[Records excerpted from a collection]

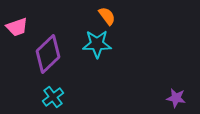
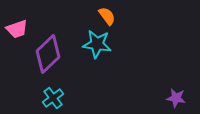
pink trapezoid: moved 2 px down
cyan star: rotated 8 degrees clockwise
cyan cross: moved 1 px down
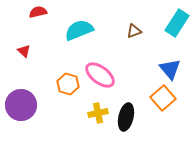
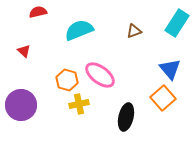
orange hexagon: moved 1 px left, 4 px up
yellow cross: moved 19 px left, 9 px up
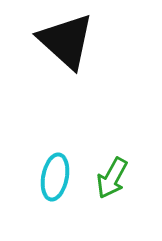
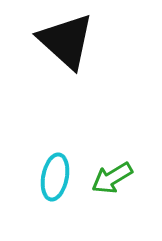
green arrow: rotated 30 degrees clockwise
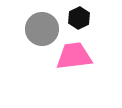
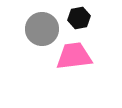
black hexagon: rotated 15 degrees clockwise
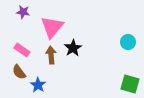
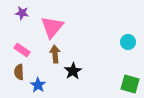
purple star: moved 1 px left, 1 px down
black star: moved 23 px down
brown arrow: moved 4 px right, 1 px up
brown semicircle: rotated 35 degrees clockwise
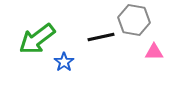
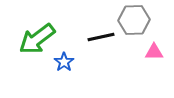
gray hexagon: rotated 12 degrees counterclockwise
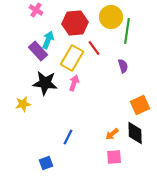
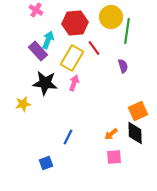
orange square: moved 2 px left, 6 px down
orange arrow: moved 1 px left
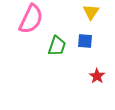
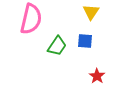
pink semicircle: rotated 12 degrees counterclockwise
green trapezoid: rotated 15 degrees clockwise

Assignment:
Tally the lines in the records above that contain the word "semicircle". Write the number and nothing else.

Your solution:
2